Look through the data that follows and work out how many lines contain the string "none". Nothing but that number should be given.

--- RECORDS ---

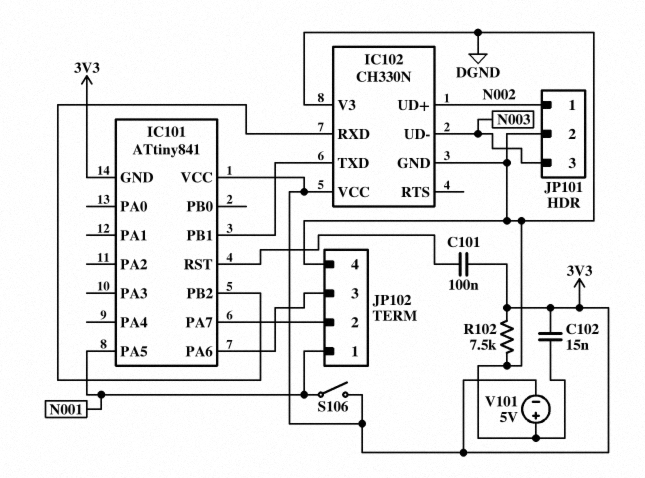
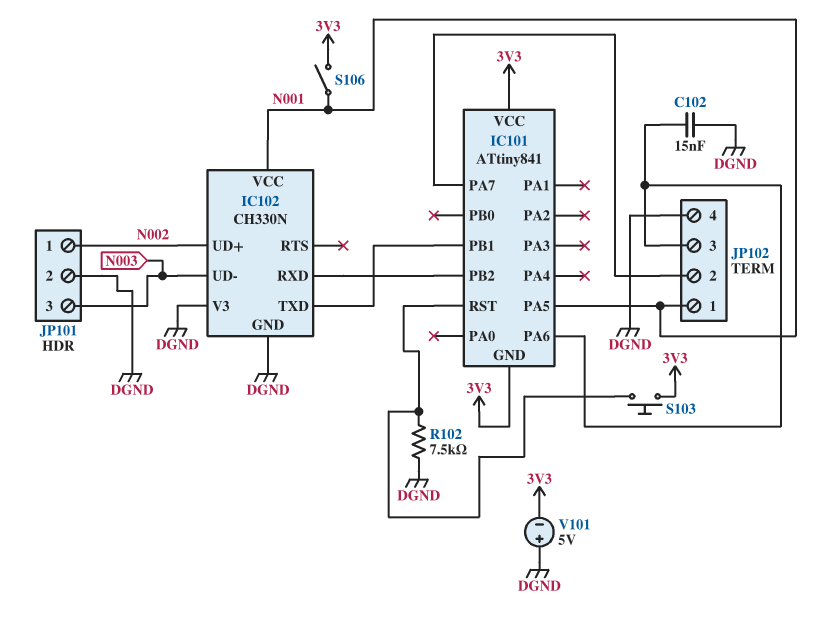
C101: 100nF (3V3, IC101/RST) -> none
C102: 15nF (3V3, DGND) -> 15nF (DGND, IC101/PA6)
IC102 pin VCC: 3V3 -> N001
R102: 7.5k (3V3, DGND) -> 7.5k (DGND, IC101/RST)
S103: none -> button (3V3, IC101/RST)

---

> [ANSWER TO THIS EXERCISE] 2